## Records shown
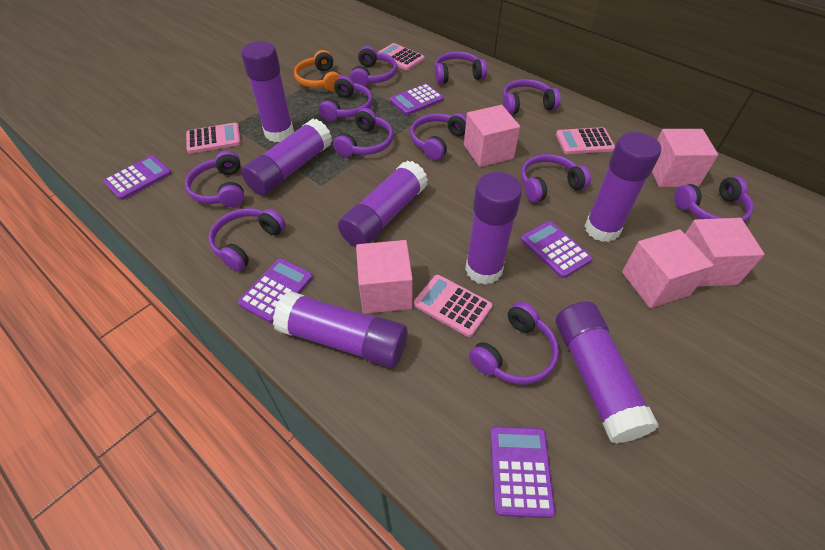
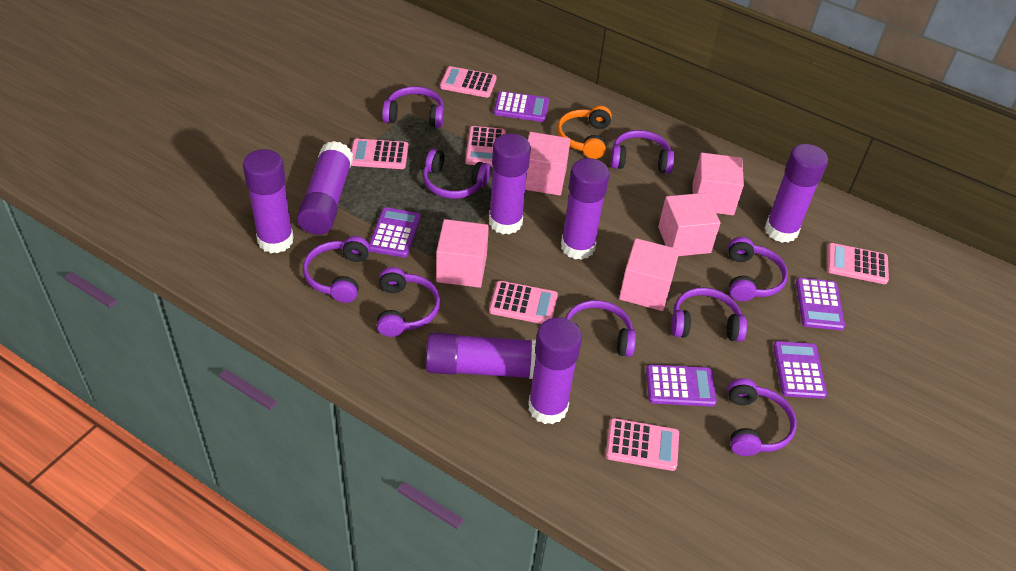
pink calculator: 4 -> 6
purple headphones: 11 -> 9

==

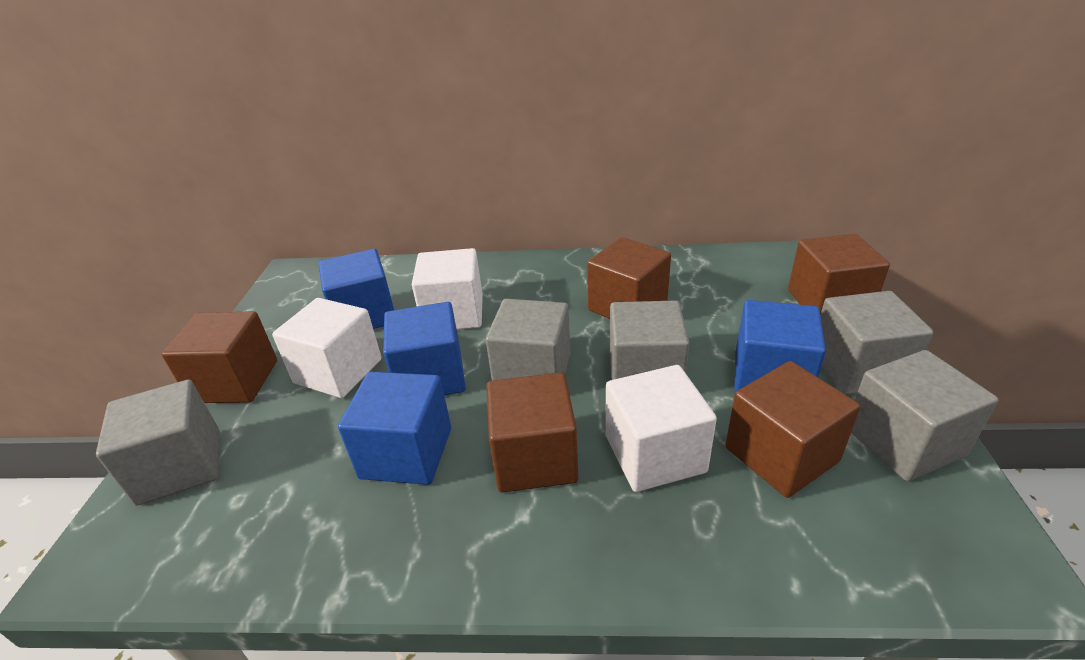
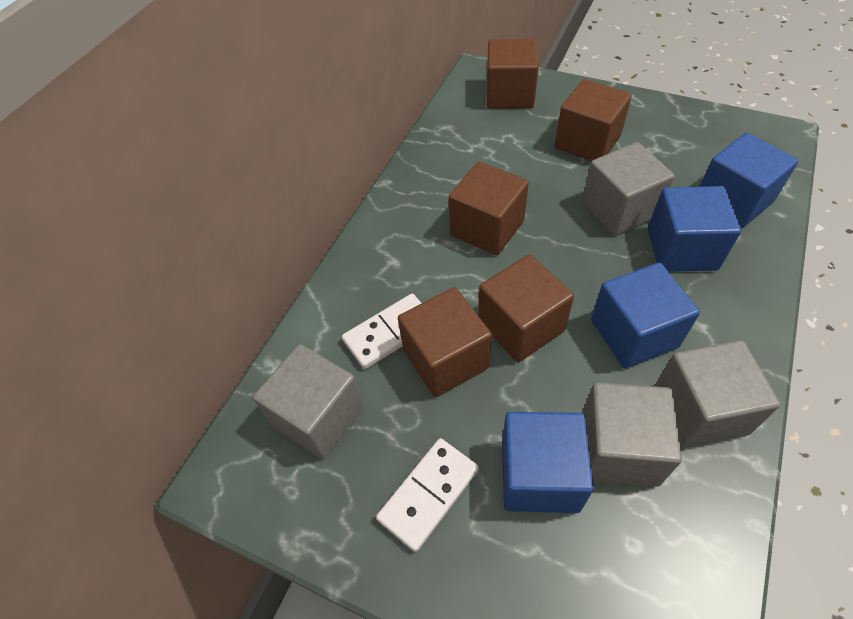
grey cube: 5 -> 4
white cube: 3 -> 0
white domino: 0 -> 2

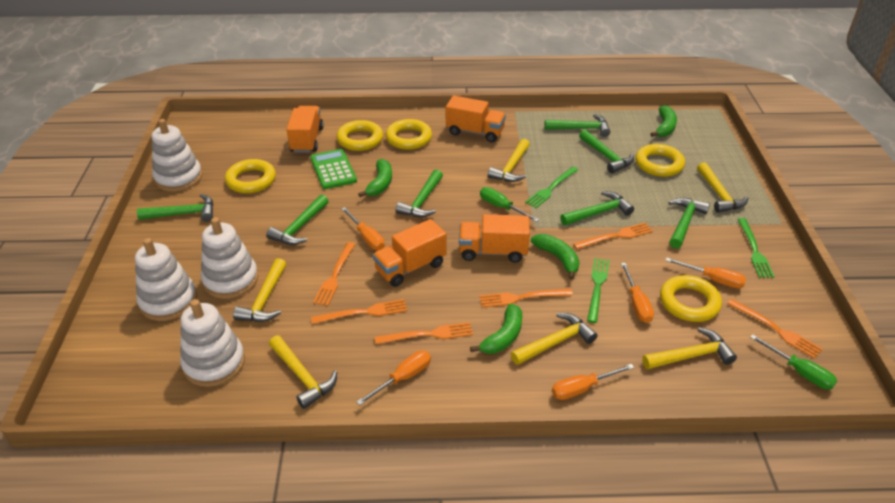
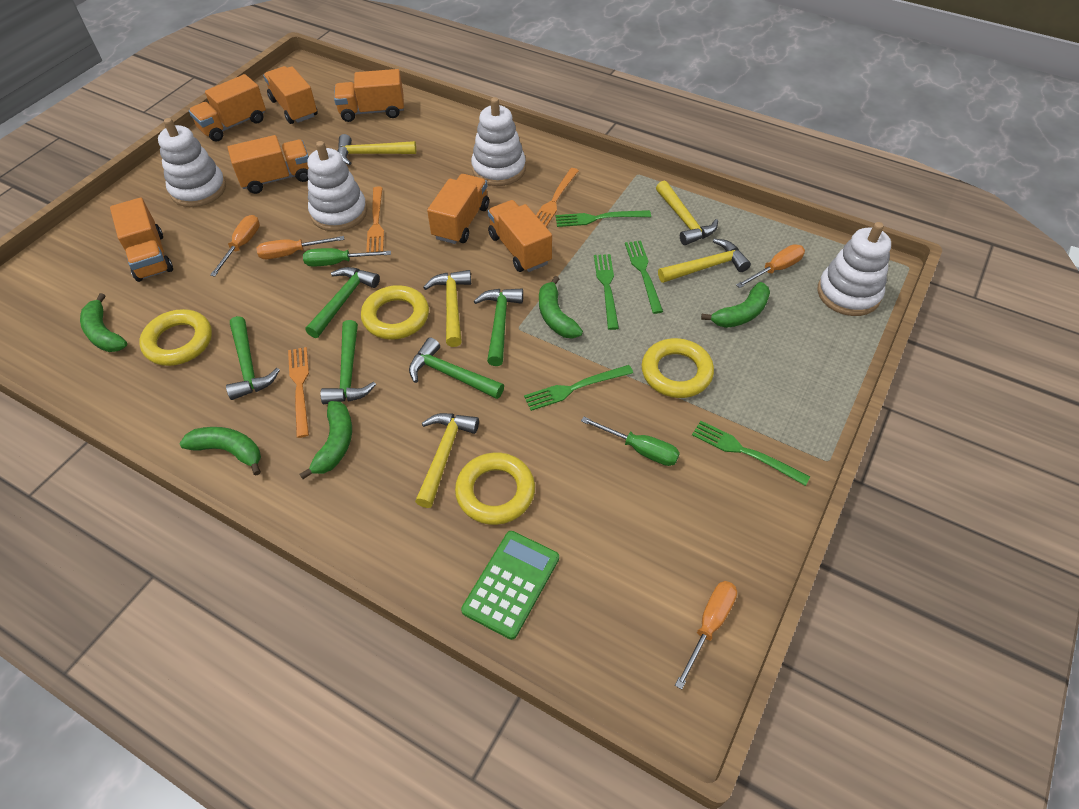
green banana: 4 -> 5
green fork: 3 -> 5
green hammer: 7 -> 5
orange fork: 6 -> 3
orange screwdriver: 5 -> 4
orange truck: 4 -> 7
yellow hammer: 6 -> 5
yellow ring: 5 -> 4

## What you have to do
Each line in the listing where the word "orange" is found is to be copied.

## Task response
orange fork: 6 -> 3
orange screwdriver: 5 -> 4
orange truck: 4 -> 7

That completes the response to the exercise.